'''

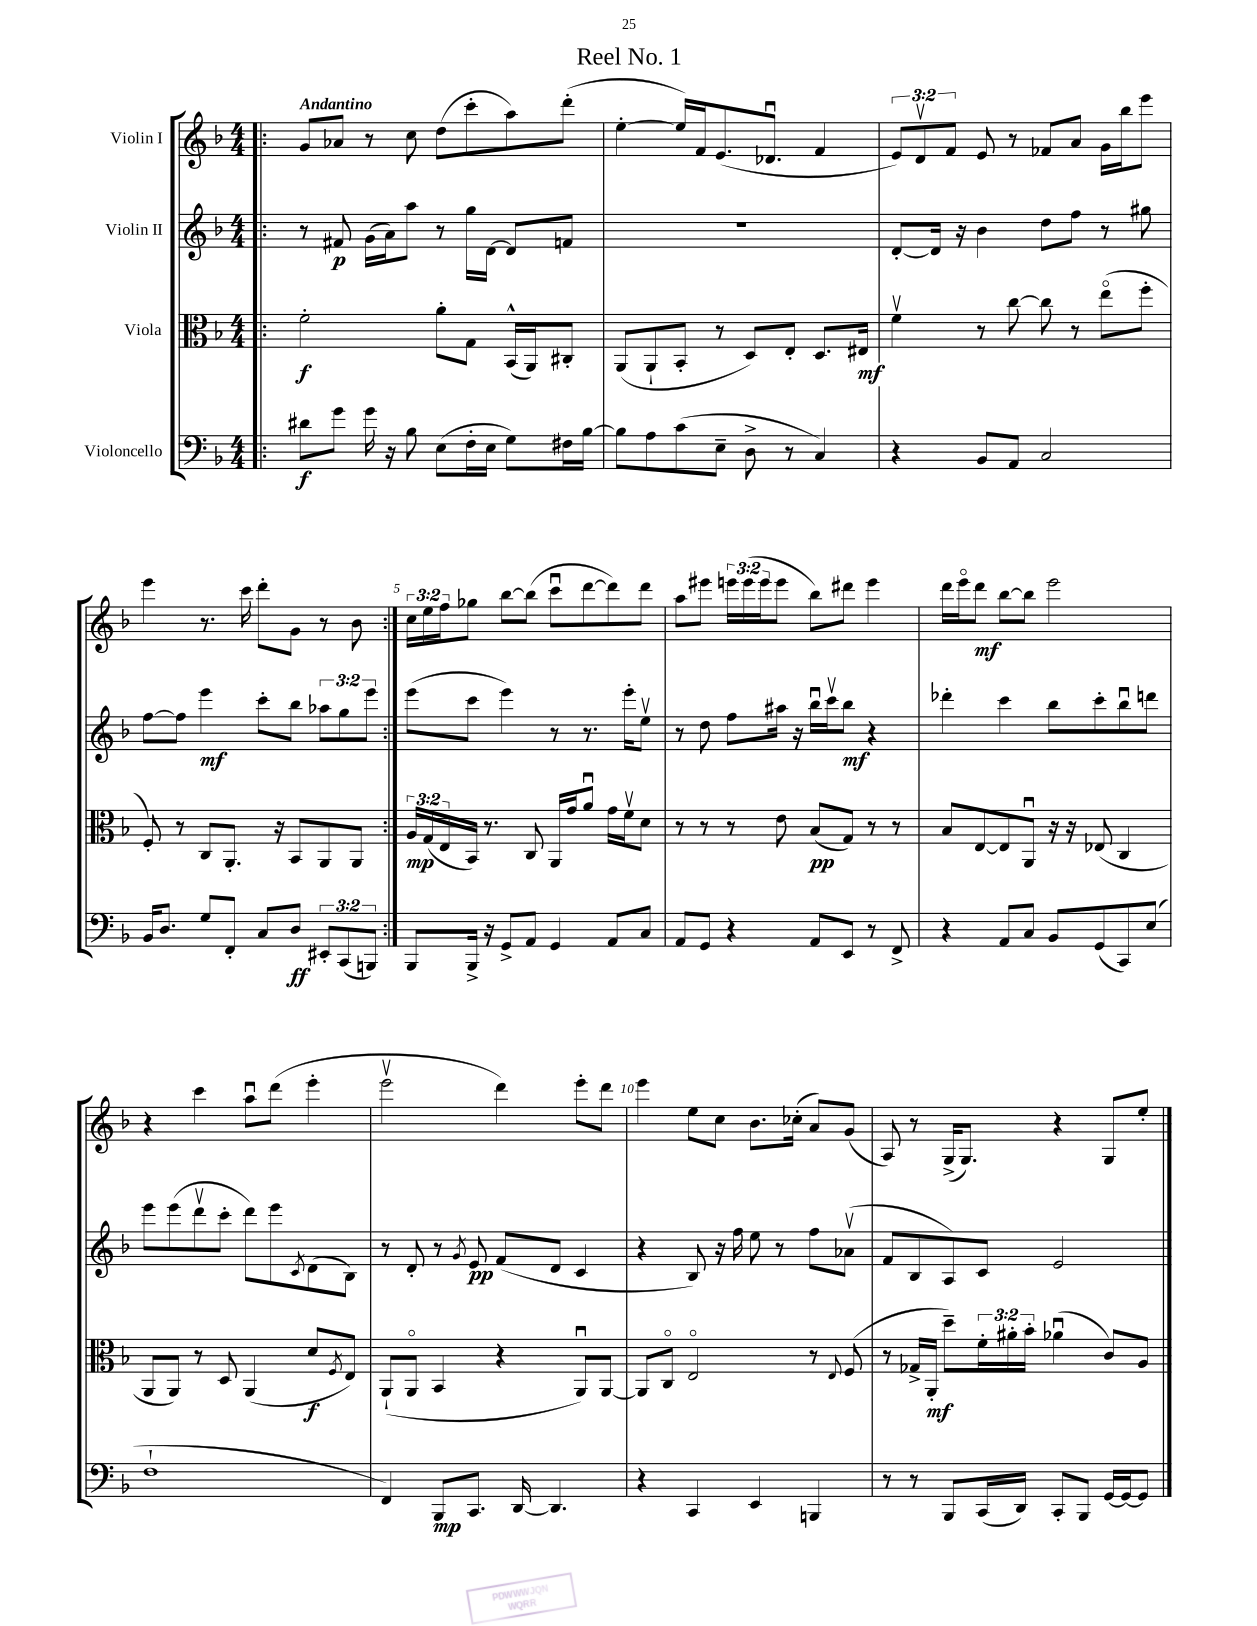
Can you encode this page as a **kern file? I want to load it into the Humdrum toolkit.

**kern	**kern	**kern	**kern
*staff4	*staff3	*staff2	*staff1
*clefF4	*clefC3	*clefG2	*clefG2
*k[b-]	*k[b-]	*k[b-]	*k[b-]
*M4/4	*M4/4	*M4/4	*M4/4
=!|:	=!|:	=!|:	=!|:
8d#	2f'	8r	8g
8g	.	8f#	8a-
16g	.	(16g	8r
16r	.	16a)	.
8B-	.	8aa	8cc
(8E	8a'	8r	(8dd
16F'	8G	16gg	8ccc'
16E	.	[16d	.
8G)	(16BB-^^	8d]	8aa)
.	16AA)	.	.
16F#	8C#'	8f	(8ddd'
[16B-	.	.	.
=	=	=	=
8B-]	(8AA	1r	[4ee'
8A	8AA`	.	.
(8c	8BB-'	.	16ee])
.	.	.	16f
8E~	8r	.	(8.e
8D^	8D)	.	.
.	.	.	8.d-u
8r	8E'	.	.
4C)	8.D	.	4f
.	16E#	.	.
=	=	=	=
4r	4fv	[8d'	12e)
.	.	.	12dv
.	.	16d]	.
.	.	.	12f
.	.	16r	.
8BB-	8r	4b-	8e
8AA	[8cc	.	8r
2C	8cc]	8dd	8f-
.	8r	8ff	8a
.	(8eeo	8r	16g
.	.	.	16bb-
.	8ff'	8gg#	8eee
=	=	=	=
16BB-	8F')	[8ff	4eee
8.D	.	.	.
.	8r	8ff]	.
8G	8C	4eee	8.r
8FF'	8.AA'	.	.
.	.	.	16ccc
8C	.	8ccc'	8ddd'
.	16r	.	.
8D	8BB-	8bb-	8g
12EE#'	8AA	12aa-	8r
(12CC	.	12gg	.
.	8AA	.	8b-
12BBB)	.	12eee	.
=:|!	=:|!	=:|!	=:|!
8BBB-	24A	(8eee	24cc
.	(24G	.	24ee
.	24E	.	24ff
16BBB-^	16BB-)	8ccc	8gg-
16r	8.r	.	.
8GG^	.	4eee)	[8bb-
8AA	8C	.	(8bb-]
4GG	16AA	8r	8cccu
.	16g	.	.
.	8au	8.r	[8ddd
8AA	16g	.	8ddd])
.	16fv	16eee'	.
8C	8d	8eev	8ddd
=	=	=	=
8AA	8r	8r	8aa
8GG	8r	8dd	8eee#
4r	8r	8ff	24eee
.	.	.	(24eee
.	.	.	24eee
.	8e	16aa#	8eee
.	.	16r	.
8AA	(8B-	16bb-u	8bb-)
.	.	16cccv	.
8EE	8G)	8bb-	8ddd#
8r	8r	4r	4eee
8FF^	8r	.	.
=	=	=	=
4r	8B-	4ddd-'	16ddd
.	.	.	16eeeo
.	[8E	.	8ddd
8AA	8E]	4ccc	[8bb-
8C	8AAu	.	8bb-]
8BB-	16r	8bb-	2eee
.	16r	.	.
(8GG	(8E-	8ccc'	.
8CC)	4C	8bb-u	.
(8E	.	8ddd	.
=	=	=	=
1F`	8AA	8eee	4r
.	8AA)	(8eee	.
.	8r	8dddv	4ccc
.	8D	8ccc'	.
.	(4AA	8ddd)	8aau
.	.	8eee	(8ddd
.	.	8qc	.
.	8d	(8d	4eee'
.	8qF	.	.
.	8E)	8B-)	.
=	=	=	=
4FF)	(8AA`	8r	2eeev
.	8AAo	8d'	.
8BBB-	4BB-	8r	.
.	.	8qg	.
8.CC	.	8e	.
.	4r	(8f	4ddd)
[16DD	.	.	.
4.DD]	.	8d	.
.	8AAu)	4c	8eee'
.	[8AA	.	8ddd
=	=	=	=
4r	8AA]	4r	4eee
.	8Co	.	.
4CC	2Eo	8B-)	8ee
.	.	16r	8cc
.	.	16ff	.
4EE	.	8ee	8.b-
.	.	8r	.
.	.	.	(16cc-'
4BBB	8r	8ff	8a)
.	8qqE	.	.
.	(8F	(8a-v	(8g
=	=	=	=
8r	8r	8f	8A)
8r	16G-^	8B-	8r
.	16AA'	.	.
8BBB-	8dd~)	8A)	(16G^
.	.	.	8.G)
(16CC	24f'	8c	.
.	24a#'	.	.
16DD)	.	.	.
.	24b-'	.	.
8CC'	(4a-u	2e	4r
8BBB-	.	.	.
[16GG	8c)	.	8G
16GG_	.	.	.
8GG]	8A	.	8ee'
==	==	==	==
*-	*-	*-	*-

'''

EXERCISE OBJECTIVE:
Return every line of the records above that contains the string "kern", copying each line in full.

TASK RESULT:
Can you encode this page as a **kern file? I want to load it into the Humdrum toolkit.
**kern	**kern	**kern	**kern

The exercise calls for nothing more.